> **WORK ITEM**
Print the lines from the one containing "J5 pin 2: 0V -> IC2/Q5" through the end of the listing below, exactly as written. Any pictures stay out.

> **TASK INPUT**
╔══
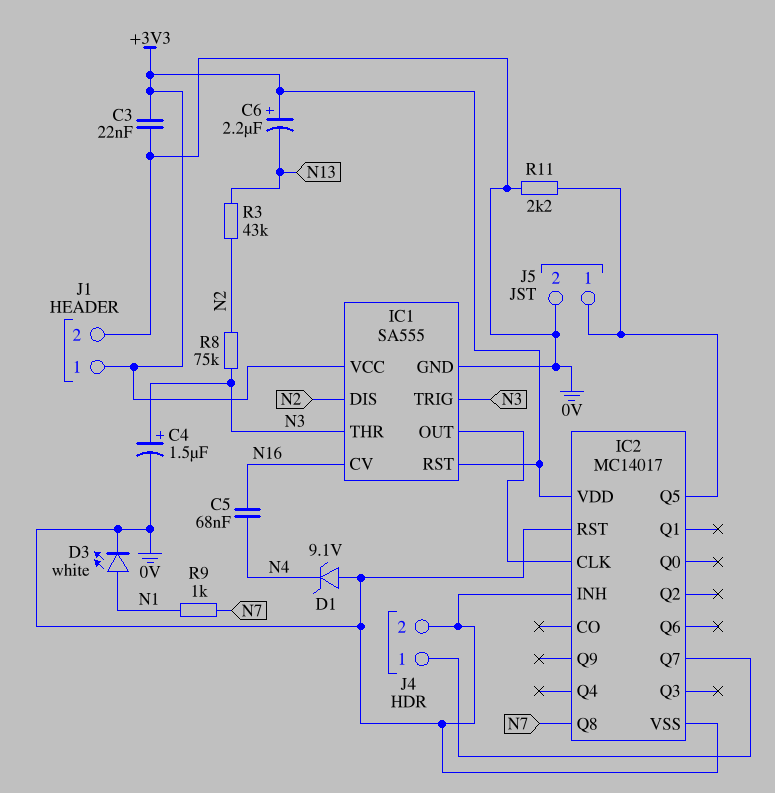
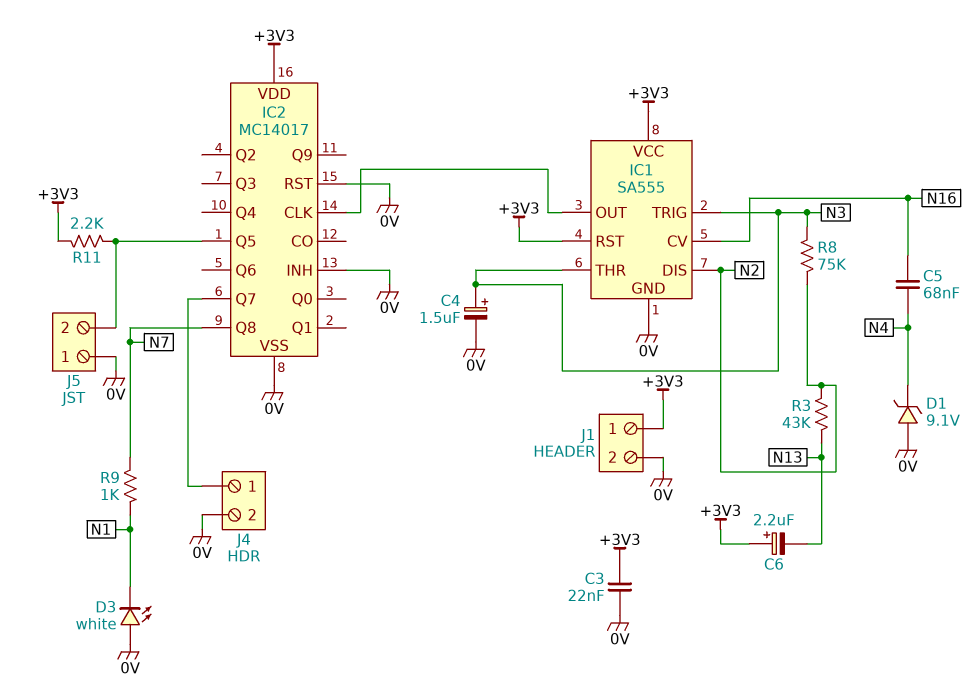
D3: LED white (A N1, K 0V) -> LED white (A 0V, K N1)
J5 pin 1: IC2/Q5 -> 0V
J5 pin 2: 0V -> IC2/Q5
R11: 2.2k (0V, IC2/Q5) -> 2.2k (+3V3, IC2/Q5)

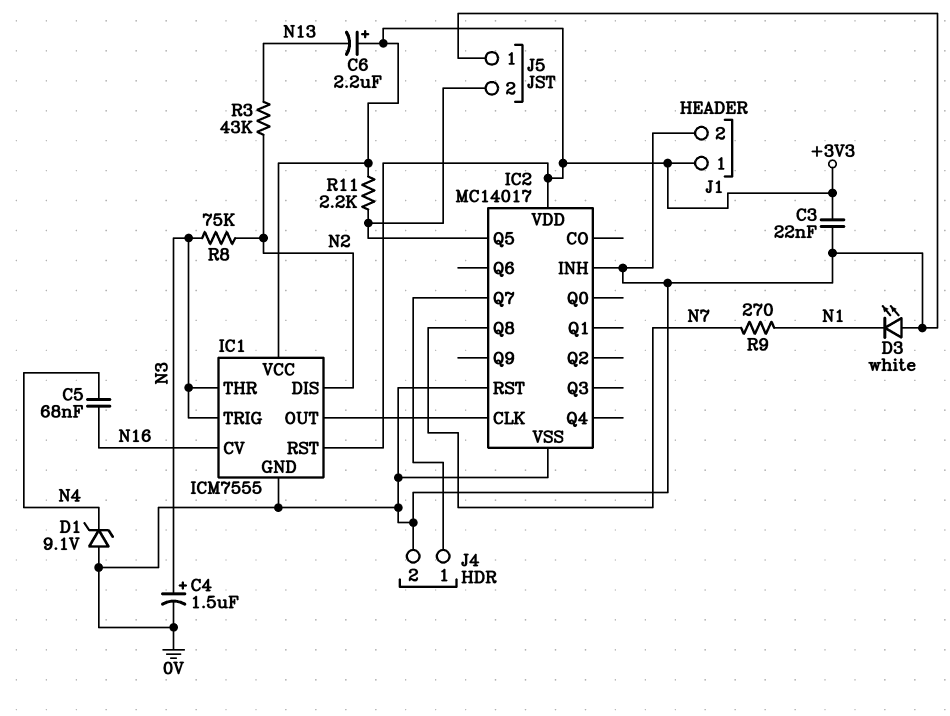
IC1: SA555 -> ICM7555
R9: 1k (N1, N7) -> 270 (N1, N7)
╚══
> **OUTPUT OF THE EXERCISE**
J5 pin 2: 0V -> IC2/Q5
R11: 2.2k (0V, IC2/Q5) -> 2.2k (+3V3, IC2/Q5)

IC1: SA555 -> ICM7555
R9: 1k (N1, N7) -> 270 (N1, N7)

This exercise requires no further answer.